:: Required work ::
Produce word for word the lines of the data below running from the one that has "pink brick B3:B6" to the one that has "blue slope G3:G4", inclusive, and no others.

:: Excerpted records ::

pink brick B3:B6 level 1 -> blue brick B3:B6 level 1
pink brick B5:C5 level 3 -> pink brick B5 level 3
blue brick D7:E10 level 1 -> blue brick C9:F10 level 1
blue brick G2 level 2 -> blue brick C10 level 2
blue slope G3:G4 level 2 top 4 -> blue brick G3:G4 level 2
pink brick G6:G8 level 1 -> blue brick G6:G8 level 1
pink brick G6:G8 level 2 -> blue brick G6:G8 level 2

==

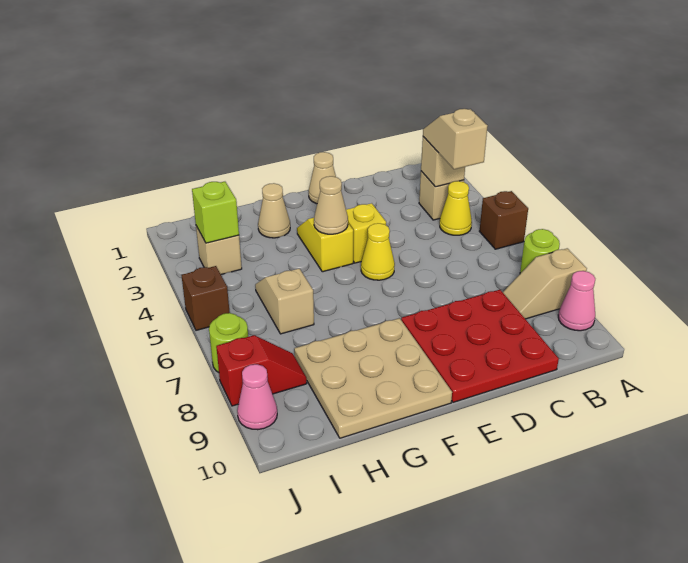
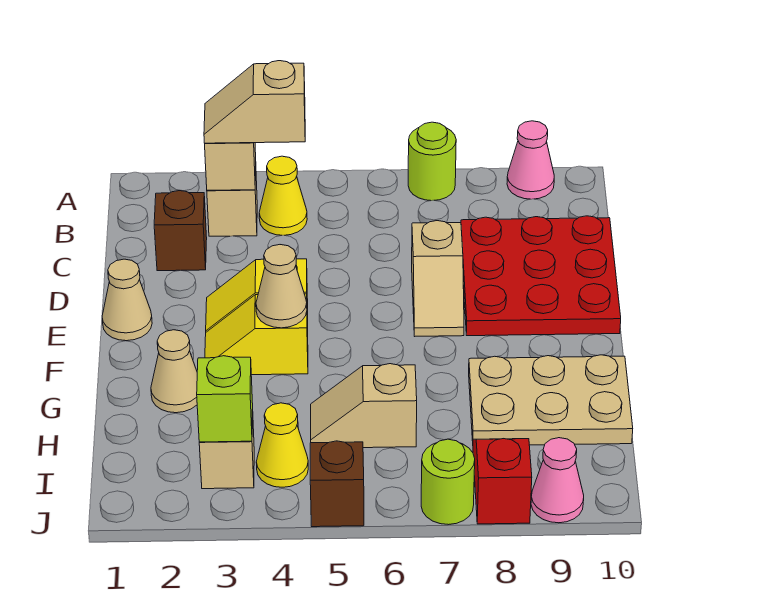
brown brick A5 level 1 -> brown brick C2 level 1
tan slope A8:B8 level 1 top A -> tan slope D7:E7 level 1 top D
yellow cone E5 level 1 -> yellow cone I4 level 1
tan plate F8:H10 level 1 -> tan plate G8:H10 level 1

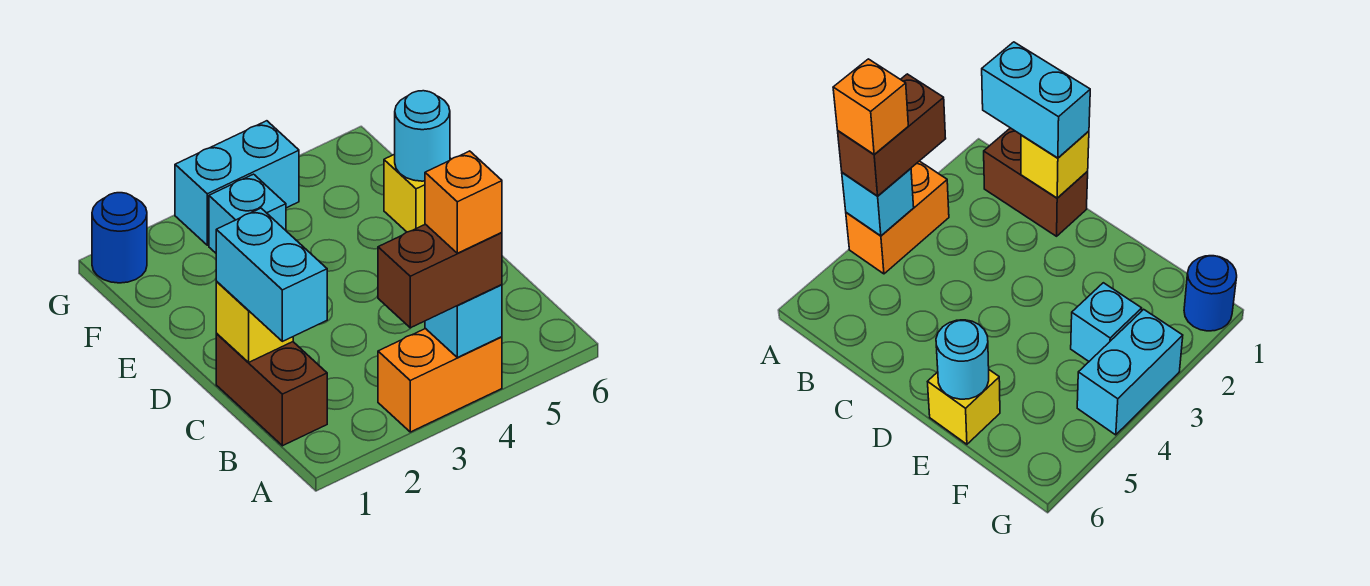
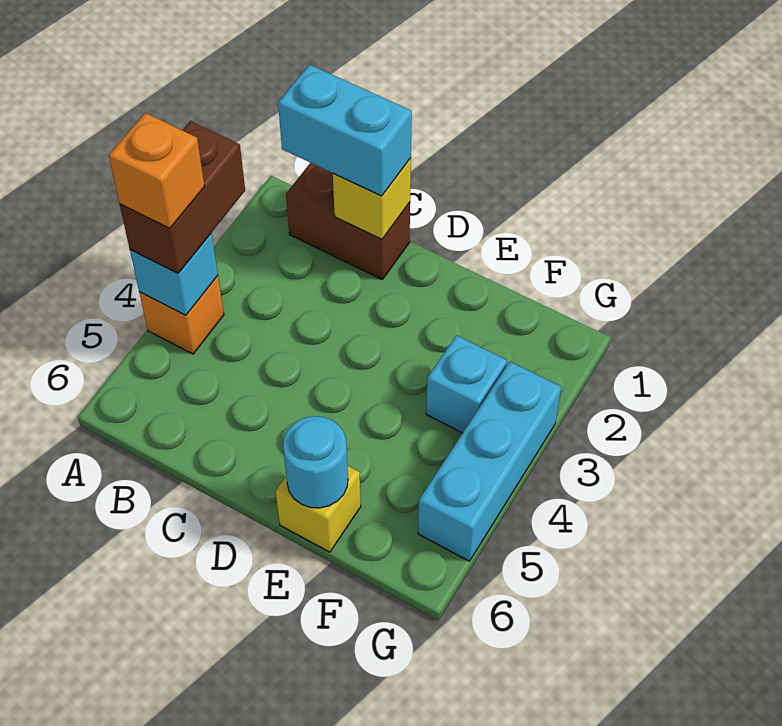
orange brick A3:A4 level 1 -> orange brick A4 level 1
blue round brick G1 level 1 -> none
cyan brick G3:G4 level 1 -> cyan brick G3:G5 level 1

:: Task response ::
pink brick B3:B6 level 1 -> blue brick B3:B6 level 1
pink brick B5:C5 level 3 -> pink brick B5 level 3
blue brick D7:E10 level 1 -> blue brick C9:F10 level 1
blue brick G2 level 2 -> blue brick C10 level 2
blue slope G3:G4 level 2 top 4 -> blue brick G3:G4 level 2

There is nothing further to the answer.